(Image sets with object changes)
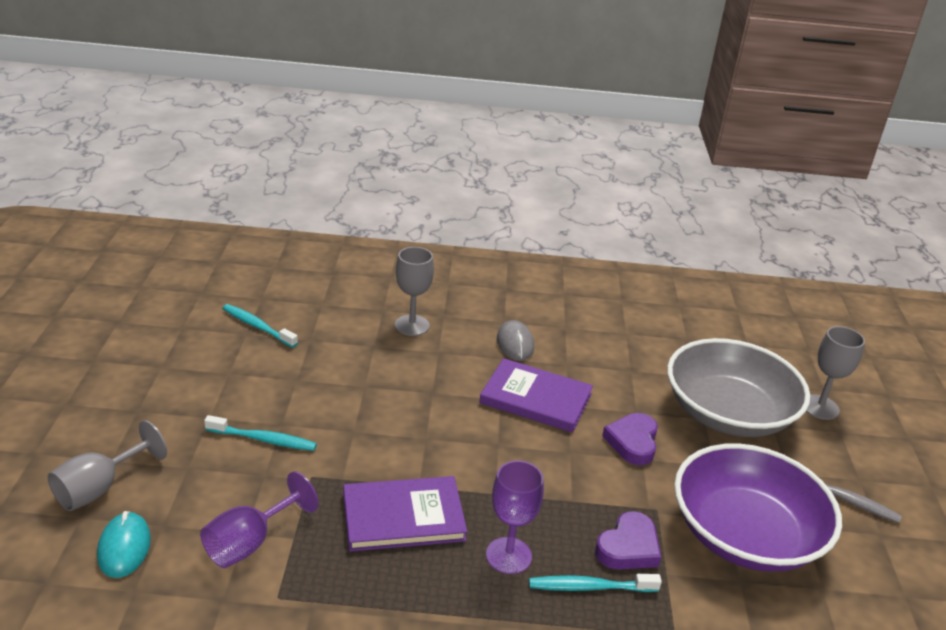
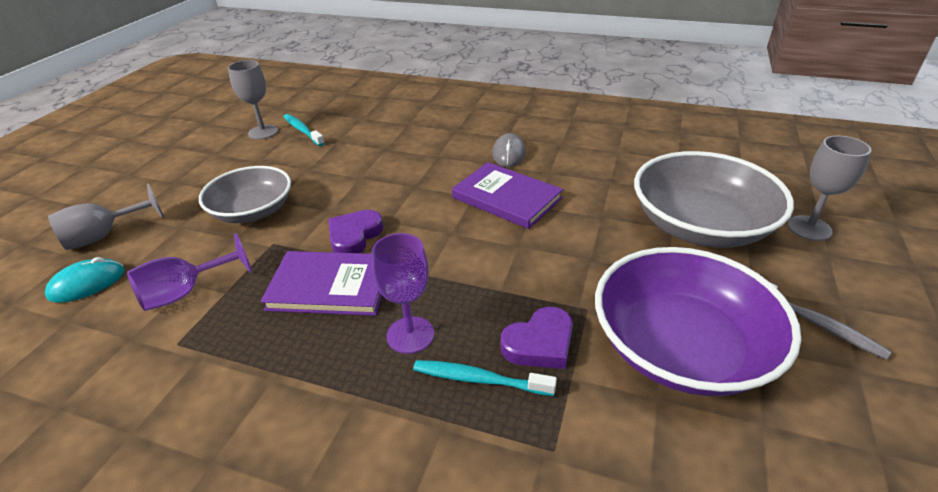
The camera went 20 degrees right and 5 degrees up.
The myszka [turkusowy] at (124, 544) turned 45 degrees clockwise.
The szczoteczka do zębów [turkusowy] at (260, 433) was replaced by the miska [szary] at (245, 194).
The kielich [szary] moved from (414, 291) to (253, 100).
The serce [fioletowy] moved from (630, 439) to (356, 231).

WHAT THE TASK ASKS: Look through the records above and please copy every line in which the string "from" occurs.

WRITTEN SOLUTION:
The kielich [szary] moved from (414, 291) to (253, 100).
The serce [fioletowy] moved from (630, 439) to (356, 231).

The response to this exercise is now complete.